GOAL »
Copy every record below verbatim, one line per record, keeping each value and word unchanged.

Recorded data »
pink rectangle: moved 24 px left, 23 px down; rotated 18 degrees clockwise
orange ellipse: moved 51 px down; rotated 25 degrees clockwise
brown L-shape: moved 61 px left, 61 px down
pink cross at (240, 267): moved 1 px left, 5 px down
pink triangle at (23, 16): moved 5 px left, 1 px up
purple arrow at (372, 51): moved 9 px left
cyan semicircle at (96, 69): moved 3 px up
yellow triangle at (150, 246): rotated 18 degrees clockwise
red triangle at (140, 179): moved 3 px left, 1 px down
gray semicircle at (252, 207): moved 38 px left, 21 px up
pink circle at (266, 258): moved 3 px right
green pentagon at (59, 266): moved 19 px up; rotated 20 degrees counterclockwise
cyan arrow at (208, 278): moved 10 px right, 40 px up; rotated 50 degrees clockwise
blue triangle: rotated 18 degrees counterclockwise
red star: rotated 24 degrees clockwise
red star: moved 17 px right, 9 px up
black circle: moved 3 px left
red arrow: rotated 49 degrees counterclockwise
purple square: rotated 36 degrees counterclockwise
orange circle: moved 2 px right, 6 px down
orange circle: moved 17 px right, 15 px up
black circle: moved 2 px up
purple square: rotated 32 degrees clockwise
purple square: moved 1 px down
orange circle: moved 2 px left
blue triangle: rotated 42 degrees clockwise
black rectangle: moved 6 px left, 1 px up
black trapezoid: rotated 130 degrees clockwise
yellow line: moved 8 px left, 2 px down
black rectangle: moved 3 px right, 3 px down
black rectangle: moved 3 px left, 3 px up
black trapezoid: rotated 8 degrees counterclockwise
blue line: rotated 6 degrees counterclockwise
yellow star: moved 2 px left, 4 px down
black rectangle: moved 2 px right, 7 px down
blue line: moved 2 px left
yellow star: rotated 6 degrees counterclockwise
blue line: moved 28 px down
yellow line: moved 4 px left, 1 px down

ANSWER TO THE PROBLEM »
pink rectangle: moved 24 px left, 23 px down; rotated 18 degrees clockwise
orange ellipse: moved 51 px down; rotated 25 degrees clockwise
brown L-shape: moved 61 px left, 61 px down
pink cross at (240, 267): moved 1 px left, 5 px down
pink triangle at (23, 16): moved 5 px left, 1 px up
purple arrow at (372, 51): moved 9 px left
cyan semicircle at (96, 69): moved 3 px up
yellow triangle at (150, 246): rotated 18 degrees clockwise
red triangle at (140, 179): moved 3 px left, 1 px down
gray semicircle at (252, 207): moved 38 px left, 21 px up
pink circle at (266, 258): moved 3 px right
green pentagon at (59, 266): moved 19 px up; rotated 20 degrees counterclockwise
cyan arrow at (208, 278): moved 10 px right, 40 px up; rotated 50 degrees clockwise
blue triangle: rotated 18 degrees counterclockwise
red star: rotated 24 degrees clockwise
red star: moved 17 px right, 9 px up
black circle: moved 3 px left
red arrow: rotated 49 degrees counterclockwise
purple square: rotated 36 degrees counterclockwise
orange circle: moved 2 px right, 6 px down
orange circle: moved 17 px right, 15 px up
black circle: moved 2 px up
purple square: rotated 32 degrees clockwise
purple square: moved 1 px down
orange circle: moved 2 px left
blue triangle: rotated 42 degrees clockwise
black rectangle: moved 6 px left, 1 px up
black trapezoid: rotated 130 degrees clockwise
yellow line: moved 8 px left, 2 px down
black rectangle: moved 3 px right, 3 px down
black rectangle: moved 3 px left, 3 px up
black trapezoid: rotated 8 degrees counterclockwise
blue line: rotated 6 degrees counterclockwise
yellow star: moved 2 px left, 4 px down
black rectangle: moved 2 px right, 7 px down
blue line: moved 2 px left
yellow star: rotated 6 degrees counterclockwise
blue line: moved 28 px down
yellow line: moved 4 px left, 1 px down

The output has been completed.